• **WORK TASK**: Which lines of the data below include the string "relocated"? Return each of them.

• **GIVEN INFORMATION**:
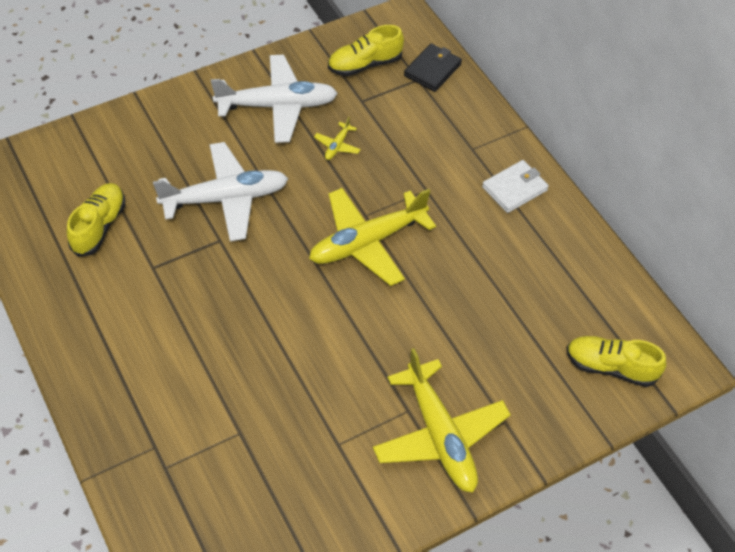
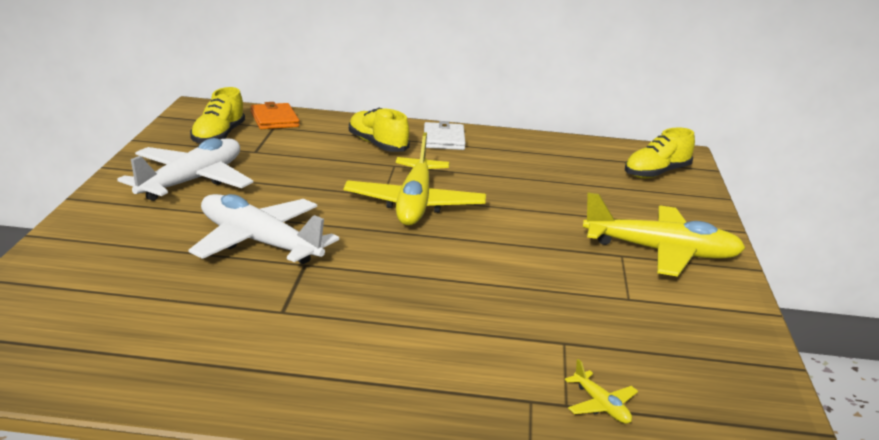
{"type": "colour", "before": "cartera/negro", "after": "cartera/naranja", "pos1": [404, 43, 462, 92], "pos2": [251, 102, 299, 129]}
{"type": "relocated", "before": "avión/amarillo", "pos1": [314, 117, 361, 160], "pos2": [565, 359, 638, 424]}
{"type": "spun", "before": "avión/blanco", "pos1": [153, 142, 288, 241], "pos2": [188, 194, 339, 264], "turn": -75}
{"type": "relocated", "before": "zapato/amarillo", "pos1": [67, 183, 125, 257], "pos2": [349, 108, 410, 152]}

• **EXERCISE RESPONSE**:
{"type": "relocated", "before": "avión/amarillo", "pos1": [314, 117, 361, 160], "pos2": [565, 359, 638, 424]}
{"type": "relocated", "before": "zapato/amarillo", "pos1": [67, 183, 125, 257], "pos2": [349, 108, 410, 152]}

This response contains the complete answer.